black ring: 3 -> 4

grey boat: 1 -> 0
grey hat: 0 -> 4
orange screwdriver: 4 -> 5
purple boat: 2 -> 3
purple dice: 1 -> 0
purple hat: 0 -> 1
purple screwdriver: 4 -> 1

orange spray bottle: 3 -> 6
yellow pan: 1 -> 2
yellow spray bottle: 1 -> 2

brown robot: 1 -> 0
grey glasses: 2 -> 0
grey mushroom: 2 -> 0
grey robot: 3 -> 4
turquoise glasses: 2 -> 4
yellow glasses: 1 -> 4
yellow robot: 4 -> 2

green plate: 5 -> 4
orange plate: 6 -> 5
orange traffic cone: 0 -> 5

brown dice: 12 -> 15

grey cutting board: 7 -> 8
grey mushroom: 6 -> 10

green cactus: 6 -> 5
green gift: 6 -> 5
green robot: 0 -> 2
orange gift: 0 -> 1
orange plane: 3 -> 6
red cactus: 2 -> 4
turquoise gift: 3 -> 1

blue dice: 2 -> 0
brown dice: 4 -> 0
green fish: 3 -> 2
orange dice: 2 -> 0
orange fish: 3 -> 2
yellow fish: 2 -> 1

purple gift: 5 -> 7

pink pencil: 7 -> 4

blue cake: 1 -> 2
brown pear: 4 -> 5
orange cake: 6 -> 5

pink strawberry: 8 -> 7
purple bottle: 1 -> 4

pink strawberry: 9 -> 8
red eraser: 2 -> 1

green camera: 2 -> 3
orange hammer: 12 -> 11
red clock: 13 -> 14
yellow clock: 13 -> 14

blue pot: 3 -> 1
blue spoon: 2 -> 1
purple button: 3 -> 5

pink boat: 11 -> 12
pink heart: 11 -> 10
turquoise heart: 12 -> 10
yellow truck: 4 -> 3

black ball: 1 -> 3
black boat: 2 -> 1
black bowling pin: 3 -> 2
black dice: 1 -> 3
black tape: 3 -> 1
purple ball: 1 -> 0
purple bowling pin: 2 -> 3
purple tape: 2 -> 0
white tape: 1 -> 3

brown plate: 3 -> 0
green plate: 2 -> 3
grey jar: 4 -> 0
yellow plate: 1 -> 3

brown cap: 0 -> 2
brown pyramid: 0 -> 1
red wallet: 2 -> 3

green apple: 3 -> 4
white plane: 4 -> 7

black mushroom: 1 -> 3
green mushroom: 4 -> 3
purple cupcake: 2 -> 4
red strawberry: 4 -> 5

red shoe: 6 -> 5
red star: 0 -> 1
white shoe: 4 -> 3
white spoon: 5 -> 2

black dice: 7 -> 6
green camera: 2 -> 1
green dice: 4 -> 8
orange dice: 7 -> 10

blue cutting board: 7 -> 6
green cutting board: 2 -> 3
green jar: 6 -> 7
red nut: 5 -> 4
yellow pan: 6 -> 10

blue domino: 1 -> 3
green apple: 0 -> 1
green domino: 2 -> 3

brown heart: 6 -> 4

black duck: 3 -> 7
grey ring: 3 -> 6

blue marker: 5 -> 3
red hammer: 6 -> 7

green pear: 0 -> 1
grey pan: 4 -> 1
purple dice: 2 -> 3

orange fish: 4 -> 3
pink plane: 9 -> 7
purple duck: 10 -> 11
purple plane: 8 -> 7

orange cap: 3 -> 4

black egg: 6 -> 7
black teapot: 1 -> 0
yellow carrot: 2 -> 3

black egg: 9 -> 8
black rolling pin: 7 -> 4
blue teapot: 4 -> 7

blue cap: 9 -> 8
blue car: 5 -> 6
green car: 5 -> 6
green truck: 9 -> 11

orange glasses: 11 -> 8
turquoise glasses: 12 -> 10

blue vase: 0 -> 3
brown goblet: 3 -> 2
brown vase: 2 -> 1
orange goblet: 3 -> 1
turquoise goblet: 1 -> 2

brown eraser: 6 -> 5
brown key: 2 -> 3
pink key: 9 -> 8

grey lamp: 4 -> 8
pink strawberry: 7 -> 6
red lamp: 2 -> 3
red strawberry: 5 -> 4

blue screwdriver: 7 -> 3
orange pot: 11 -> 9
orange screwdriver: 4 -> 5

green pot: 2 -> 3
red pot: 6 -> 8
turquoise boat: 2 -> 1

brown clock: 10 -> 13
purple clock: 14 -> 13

__What the task asks__: Only the lines that hold the word "strawberry" are wanted; each should be pulled from the records.

__Answer section__:
pink strawberry: 8 -> 7
pink strawberry: 9 -> 8
red strawberry: 4 -> 5
pink strawberry: 7 -> 6
red strawberry: 5 -> 4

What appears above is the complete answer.